*** RECORDED DATA Section Begins ***

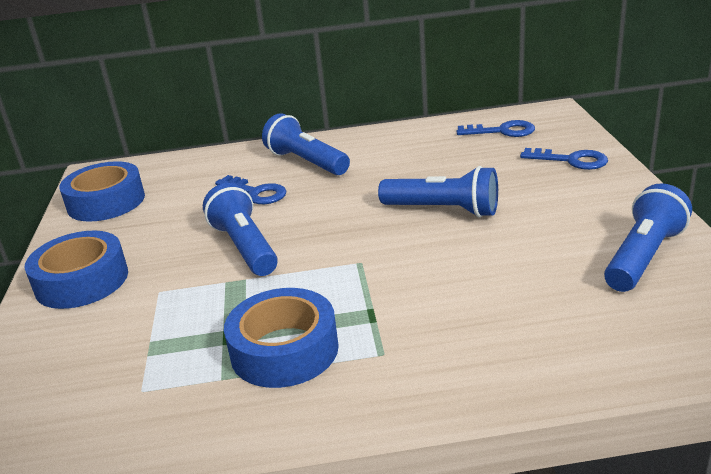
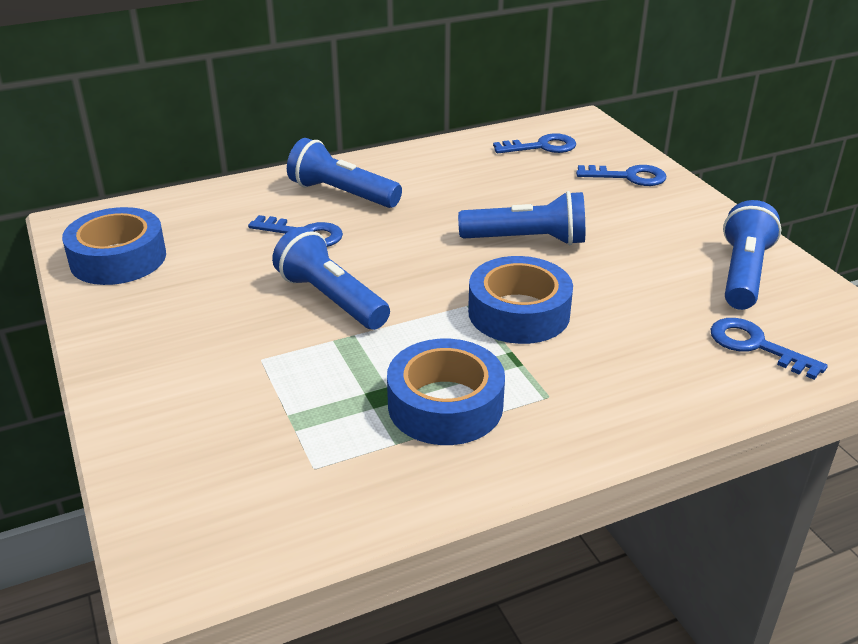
camera: 20 degrees left, 5 degrees up
(82, 281) = (155, 357): blue tape -> blue tape (519, 313)
(620, 329) = (755, 346): none -> blue key

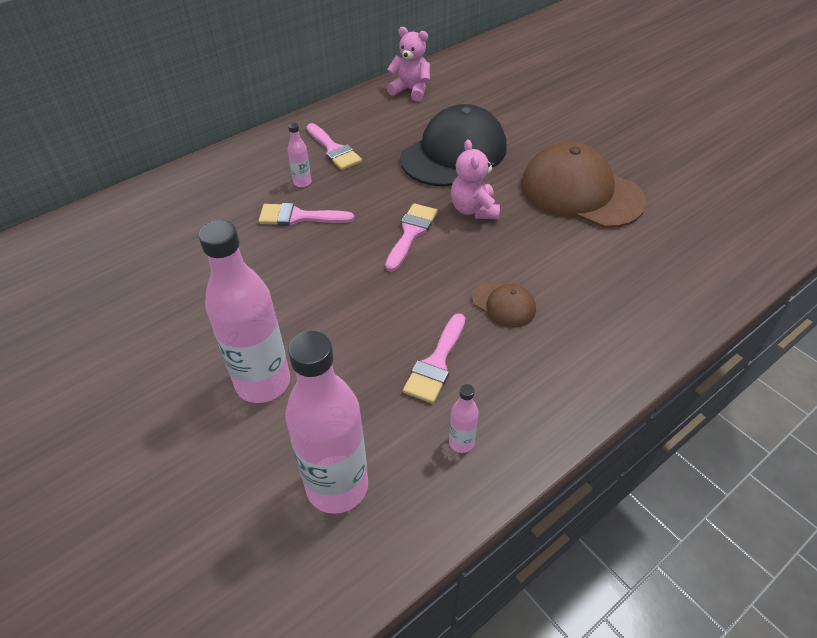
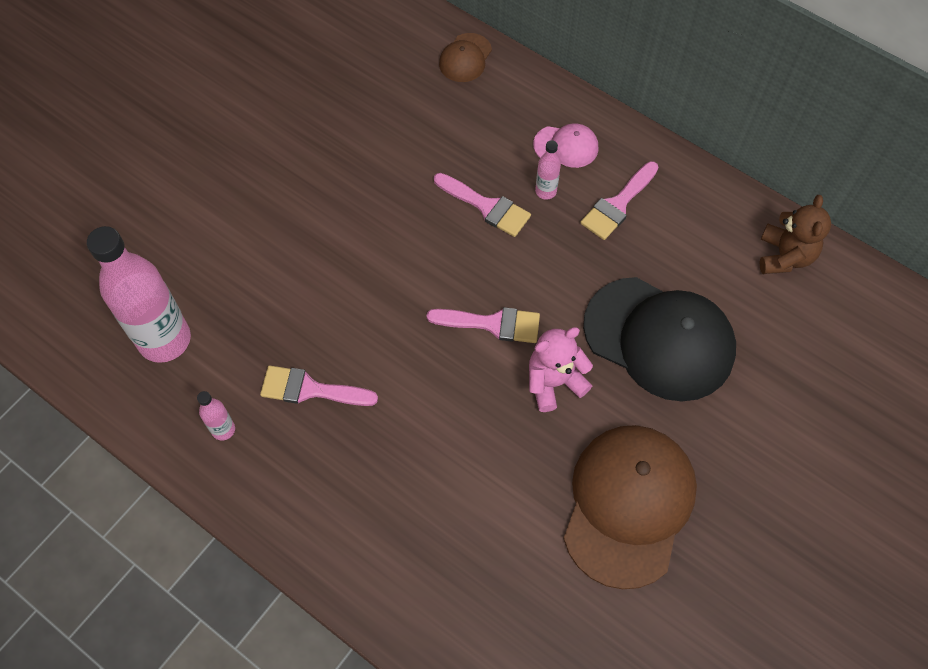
camera: 75 degrees right, 15 degrees up
(263, 382) = (259, 249): pink bottle -> none
(267, 164) = (566, 146): none -> pink cap
(299, 217) = (486, 206): pink brush -> pink brush turned 135 degrees clockwise
(410, 90) = (784, 256): pink teddy bear -> brown teddy bear
(503, 304) = (405, 440): brown cap -> brown cap (465, 58)

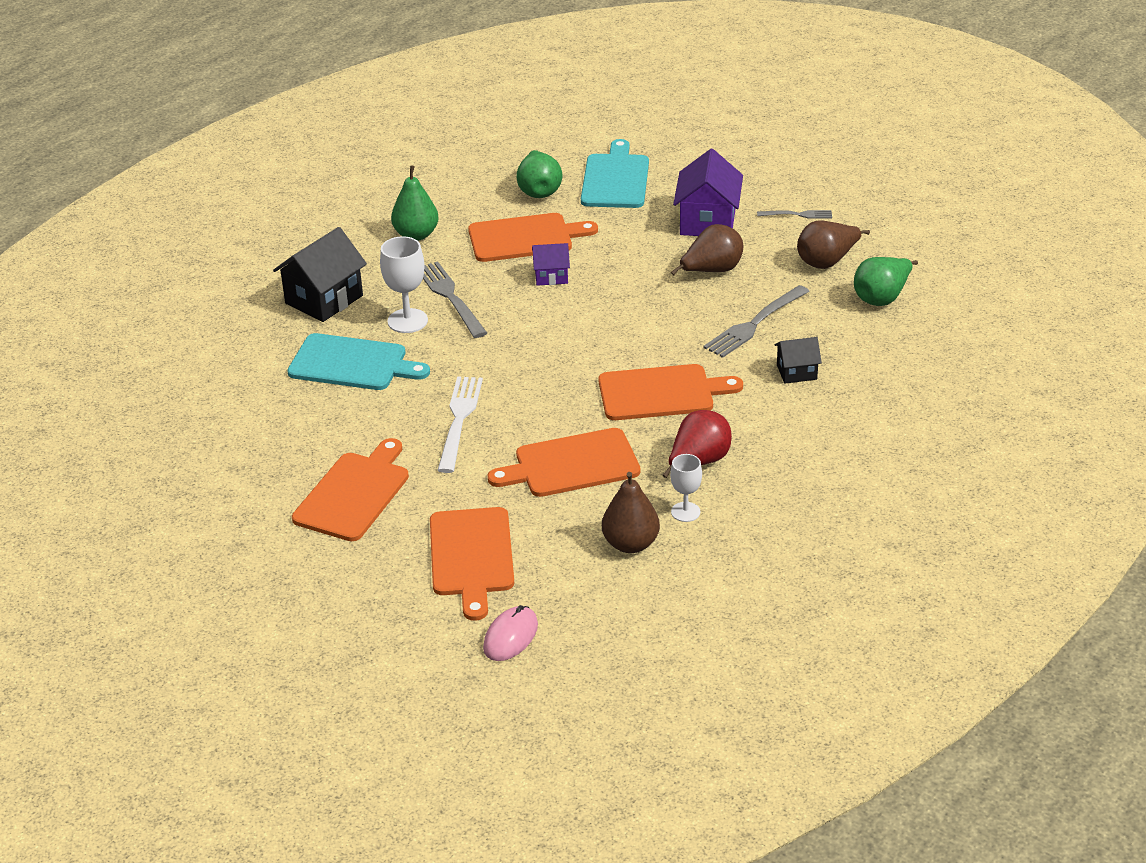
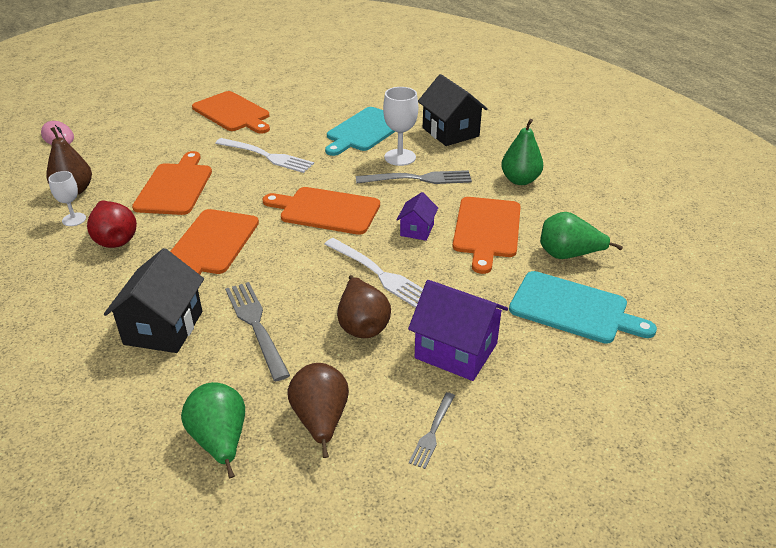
camera: 110 degrees right, 0 degrees up
(471, 556) = (135, 137): orange cutting board -> orange cutting board (326, 210)
(637, 280) = (380, 274): none -> white fork
(796, 372) = (163, 328): black house -> black house, size x1.80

*** RECORDED DATA Section Ends ***

* _WORK REQUEST_: All lines of the entries above where "brown" turns up should be reported.

* _ANSWER BELOW_:
(410, 90) = (784, 256): pink teddy bear -> brown teddy bear
(503, 304) = (405, 440): brown cap -> brown cap (465, 58)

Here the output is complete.